* [ASSIGNMENT]:
Provide an exact copy of the lines from the beginning of the records through the line that includes "- relocated: ciseaux/orange", and of no others.

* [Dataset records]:
____

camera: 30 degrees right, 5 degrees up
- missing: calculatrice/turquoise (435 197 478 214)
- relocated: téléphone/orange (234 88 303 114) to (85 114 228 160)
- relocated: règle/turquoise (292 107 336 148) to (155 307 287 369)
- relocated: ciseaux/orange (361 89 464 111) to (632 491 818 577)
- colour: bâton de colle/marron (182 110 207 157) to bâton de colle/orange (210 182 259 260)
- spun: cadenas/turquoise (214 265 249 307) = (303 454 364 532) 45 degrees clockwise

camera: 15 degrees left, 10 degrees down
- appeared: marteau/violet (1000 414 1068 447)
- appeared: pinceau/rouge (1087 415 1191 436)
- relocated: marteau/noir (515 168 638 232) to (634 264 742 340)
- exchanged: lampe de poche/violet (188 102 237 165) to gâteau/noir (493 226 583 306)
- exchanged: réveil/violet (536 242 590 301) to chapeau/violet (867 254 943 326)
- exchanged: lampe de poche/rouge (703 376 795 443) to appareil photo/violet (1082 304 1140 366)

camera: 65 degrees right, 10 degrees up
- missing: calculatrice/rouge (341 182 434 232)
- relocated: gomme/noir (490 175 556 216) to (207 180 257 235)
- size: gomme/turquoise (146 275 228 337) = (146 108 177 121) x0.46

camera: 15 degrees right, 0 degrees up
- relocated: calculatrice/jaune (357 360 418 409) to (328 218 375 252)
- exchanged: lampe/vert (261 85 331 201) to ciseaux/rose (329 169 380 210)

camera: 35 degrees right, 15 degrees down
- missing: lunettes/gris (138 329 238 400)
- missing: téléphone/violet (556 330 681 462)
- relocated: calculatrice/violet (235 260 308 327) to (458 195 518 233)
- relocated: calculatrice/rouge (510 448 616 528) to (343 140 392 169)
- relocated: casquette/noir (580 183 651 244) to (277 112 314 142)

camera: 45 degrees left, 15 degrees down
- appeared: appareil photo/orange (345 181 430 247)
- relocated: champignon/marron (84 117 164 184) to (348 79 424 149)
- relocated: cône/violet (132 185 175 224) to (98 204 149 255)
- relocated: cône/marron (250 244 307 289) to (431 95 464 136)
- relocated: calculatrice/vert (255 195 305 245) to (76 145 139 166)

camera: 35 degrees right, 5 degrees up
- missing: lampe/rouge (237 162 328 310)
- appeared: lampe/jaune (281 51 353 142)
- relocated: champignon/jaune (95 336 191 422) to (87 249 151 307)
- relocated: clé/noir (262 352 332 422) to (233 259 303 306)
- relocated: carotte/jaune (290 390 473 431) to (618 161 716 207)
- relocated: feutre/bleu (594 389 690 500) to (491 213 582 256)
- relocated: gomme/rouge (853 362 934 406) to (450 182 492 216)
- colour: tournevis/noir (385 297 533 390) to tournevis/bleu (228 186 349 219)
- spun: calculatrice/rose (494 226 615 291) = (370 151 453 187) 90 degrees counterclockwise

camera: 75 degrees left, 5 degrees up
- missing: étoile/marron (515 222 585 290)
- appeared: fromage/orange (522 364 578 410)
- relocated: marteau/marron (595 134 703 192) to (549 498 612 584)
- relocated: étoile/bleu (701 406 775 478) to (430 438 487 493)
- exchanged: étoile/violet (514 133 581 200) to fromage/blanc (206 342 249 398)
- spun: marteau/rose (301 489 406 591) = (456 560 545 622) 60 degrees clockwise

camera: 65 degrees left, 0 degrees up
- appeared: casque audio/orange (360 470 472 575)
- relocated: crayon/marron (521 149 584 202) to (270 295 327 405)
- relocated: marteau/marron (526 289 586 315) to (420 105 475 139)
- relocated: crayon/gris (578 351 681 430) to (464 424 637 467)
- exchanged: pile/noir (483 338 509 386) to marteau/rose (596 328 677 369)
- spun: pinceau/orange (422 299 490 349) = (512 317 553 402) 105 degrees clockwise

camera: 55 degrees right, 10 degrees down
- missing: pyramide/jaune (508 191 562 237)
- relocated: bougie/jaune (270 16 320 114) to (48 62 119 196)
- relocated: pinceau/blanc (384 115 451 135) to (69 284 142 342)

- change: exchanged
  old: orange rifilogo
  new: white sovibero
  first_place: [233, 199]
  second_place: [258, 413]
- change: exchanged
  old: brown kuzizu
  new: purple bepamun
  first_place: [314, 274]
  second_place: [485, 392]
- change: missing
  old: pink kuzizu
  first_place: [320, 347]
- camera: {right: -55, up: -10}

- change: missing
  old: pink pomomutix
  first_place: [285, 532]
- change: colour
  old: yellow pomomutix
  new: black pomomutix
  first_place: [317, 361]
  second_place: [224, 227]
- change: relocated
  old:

____

* [SOLUTION TO THE EXERCISE]:
camera: 30 degrees right, 5 degrees up
- missing: calculatrice/turquoise (435 197 478 214)
- relocated: téléphone/orange (234 88 303 114) to (85 114 228 160)
- relocated: règle/turquoise (292 107 336 148) to (155 307 287 369)
- relocated: ciseaux/orange (361 89 464 111) to (632 491 818 577)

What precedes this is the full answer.